>>>

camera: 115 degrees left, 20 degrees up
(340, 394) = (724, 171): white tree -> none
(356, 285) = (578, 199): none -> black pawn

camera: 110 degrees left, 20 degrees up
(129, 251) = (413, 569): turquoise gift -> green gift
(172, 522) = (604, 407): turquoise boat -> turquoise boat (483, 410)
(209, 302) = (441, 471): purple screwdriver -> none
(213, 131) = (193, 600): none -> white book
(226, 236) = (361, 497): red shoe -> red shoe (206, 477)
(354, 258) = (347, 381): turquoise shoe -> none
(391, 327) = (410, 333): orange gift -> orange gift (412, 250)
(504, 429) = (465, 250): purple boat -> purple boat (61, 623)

<<<
>>>

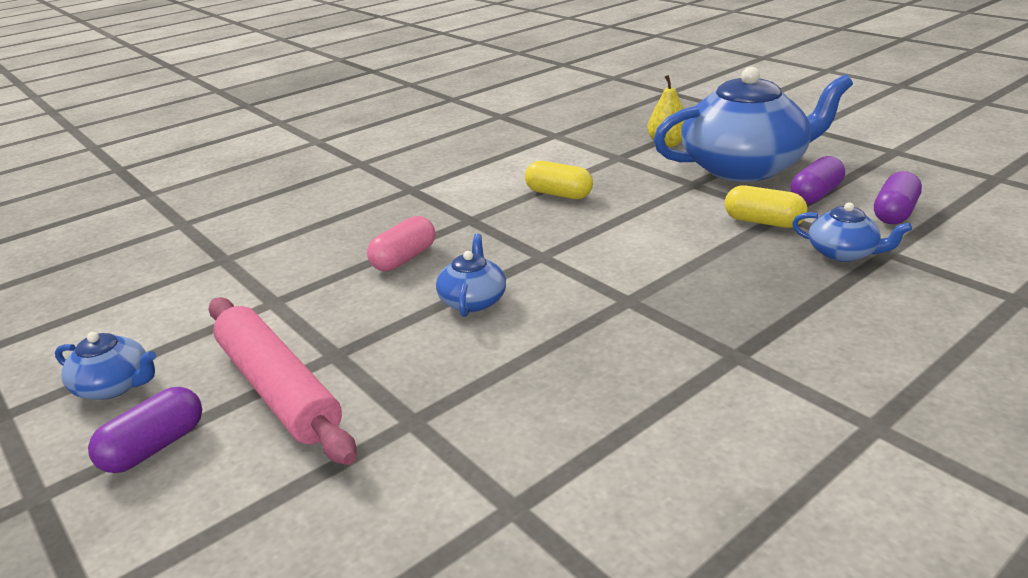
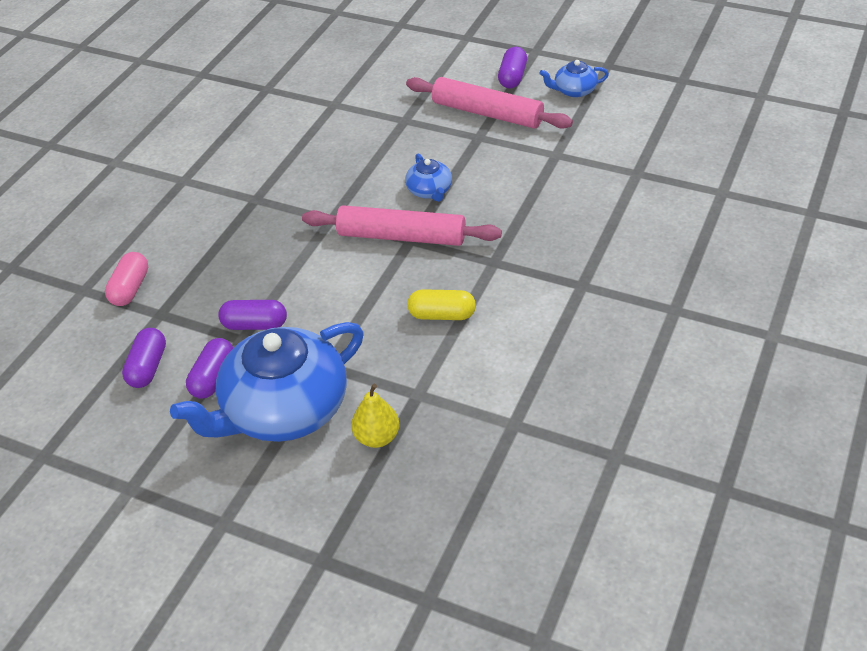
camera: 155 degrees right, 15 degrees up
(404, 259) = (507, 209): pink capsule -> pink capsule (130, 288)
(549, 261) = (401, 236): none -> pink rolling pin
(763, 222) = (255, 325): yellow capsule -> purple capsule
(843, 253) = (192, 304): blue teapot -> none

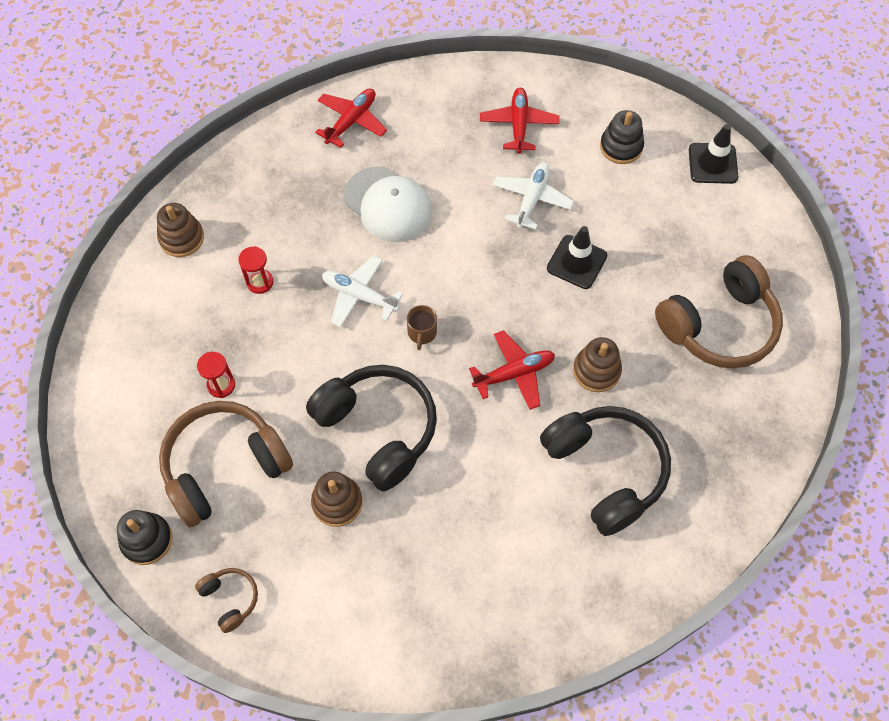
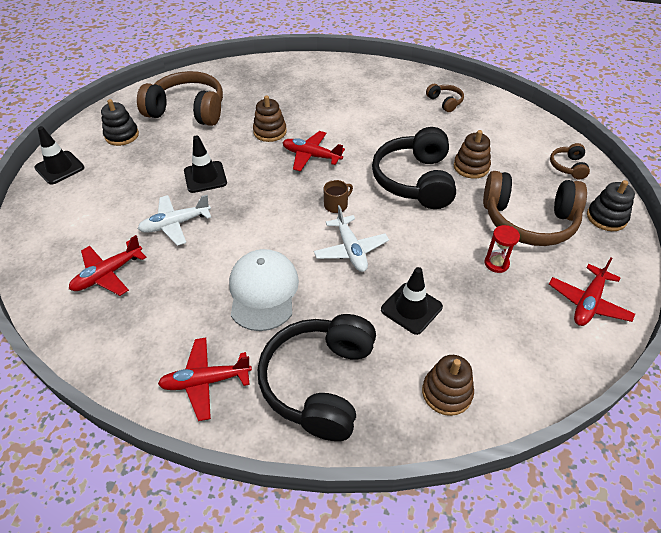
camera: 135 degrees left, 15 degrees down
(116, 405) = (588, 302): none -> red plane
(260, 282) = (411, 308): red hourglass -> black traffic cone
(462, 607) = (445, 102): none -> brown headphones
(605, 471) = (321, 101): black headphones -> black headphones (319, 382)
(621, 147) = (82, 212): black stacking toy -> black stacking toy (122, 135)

<<<
>>>

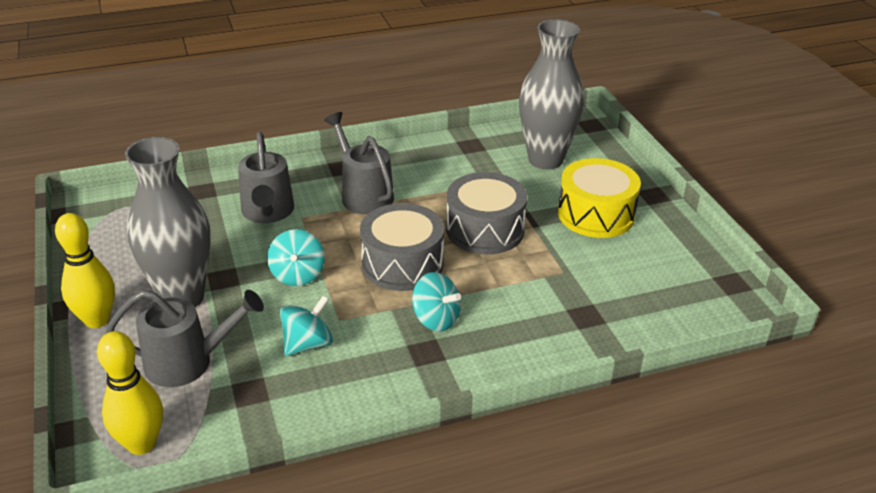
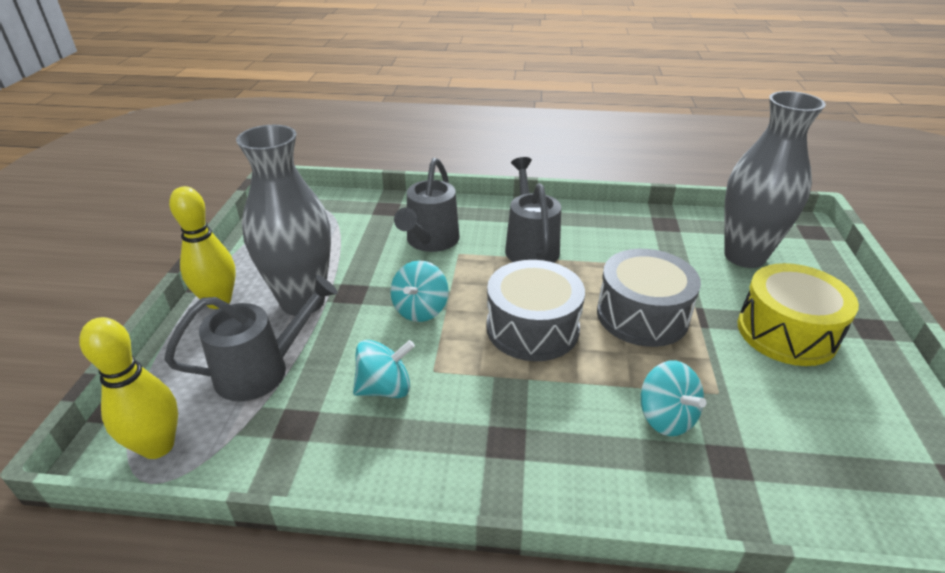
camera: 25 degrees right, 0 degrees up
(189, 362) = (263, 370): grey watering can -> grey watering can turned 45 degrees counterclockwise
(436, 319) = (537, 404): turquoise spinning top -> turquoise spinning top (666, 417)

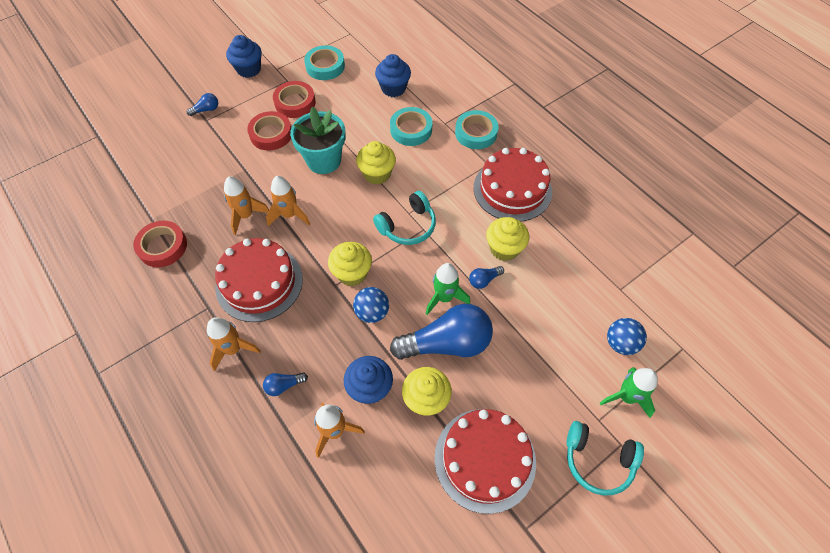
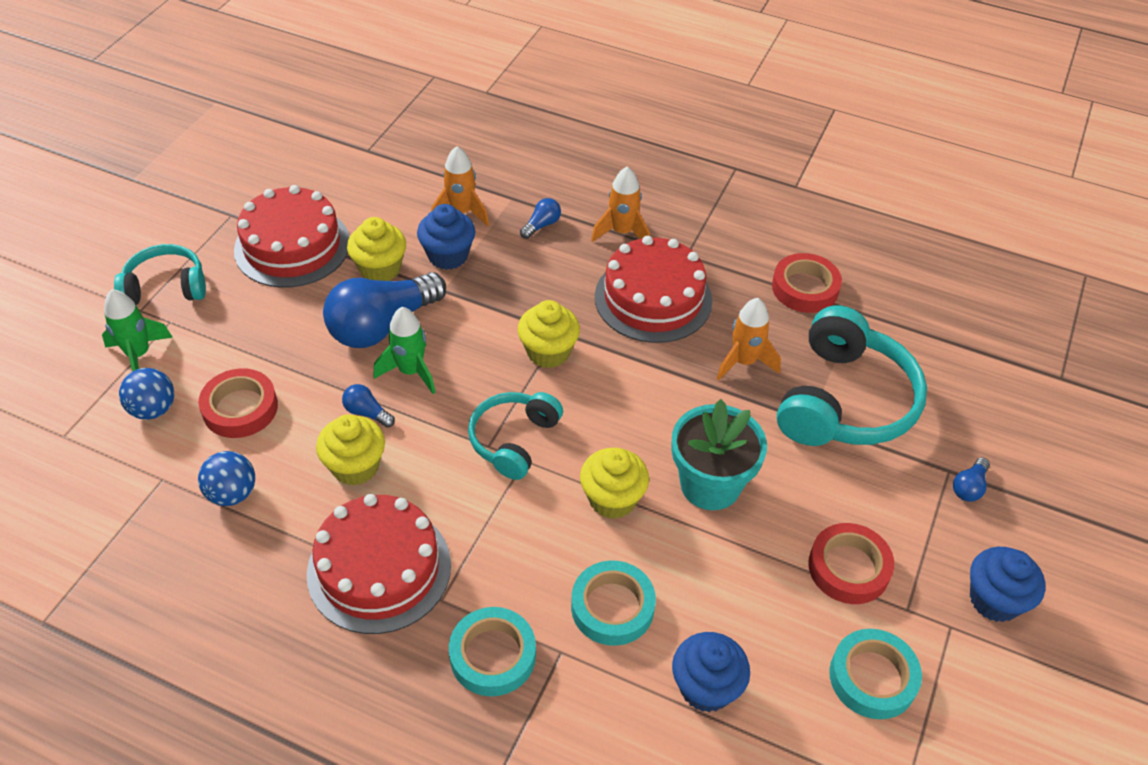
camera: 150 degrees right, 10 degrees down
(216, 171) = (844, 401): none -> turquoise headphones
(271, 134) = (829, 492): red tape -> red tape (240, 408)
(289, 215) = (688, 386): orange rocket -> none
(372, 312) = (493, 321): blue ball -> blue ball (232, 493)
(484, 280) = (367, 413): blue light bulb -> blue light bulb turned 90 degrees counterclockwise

<<<

WHAT IS REQUIRED =
Pull every line that holds the string "turned" out of the records.

EXERCISE SOLUTION =
(189, 362) = (263, 370): grey watering can -> grey watering can turned 45 degrees counterclockwise
(484, 280) = (367, 413): blue light bulb -> blue light bulb turned 90 degrees counterclockwise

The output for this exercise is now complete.